(Task details):
Retype exactly the lines of the material below, from the one containing "(263, 400) = (655, 456): brown hat -> red hat" through the last, with both ends kept.

(Data provided):

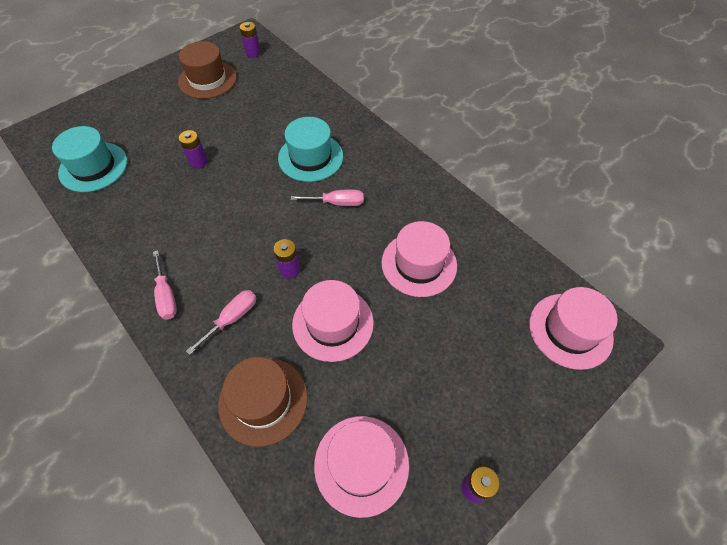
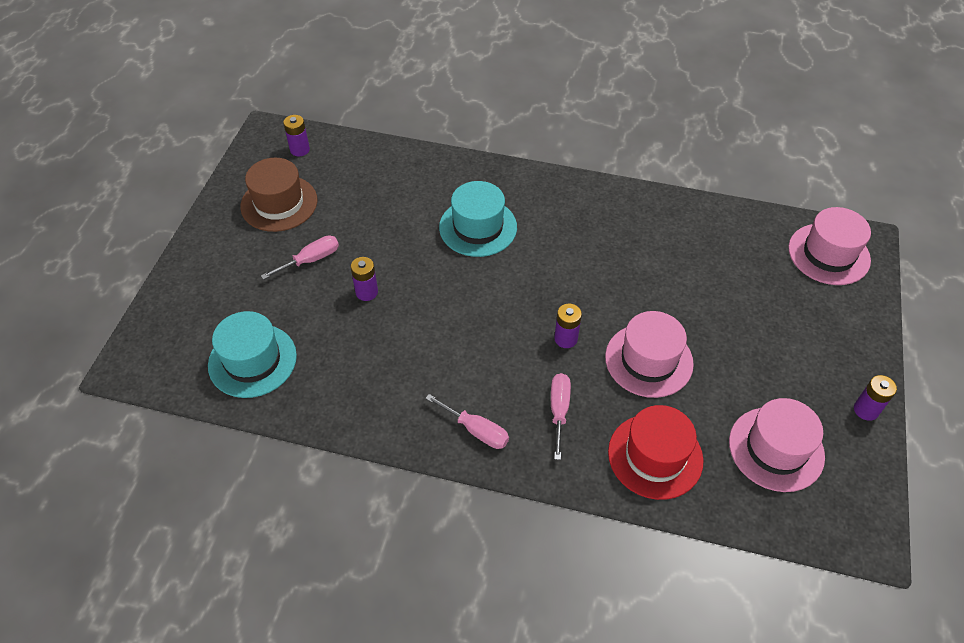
camera: 35 degrees left, 5 degrees down
(263, 400) = (655, 456): brown hat -> red hat
(337, 203) = (547, 256): pink screwdriver -> pink screwdriver (311, 260)
(419, 264) = (670, 269): pink hat -> none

(Task answer):
(263, 400) = (655, 456): brown hat -> red hat
(337, 203) = (547, 256): pink screwdriver -> pink screwdriver (311, 260)
(419, 264) = (670, 269): pink hat -> none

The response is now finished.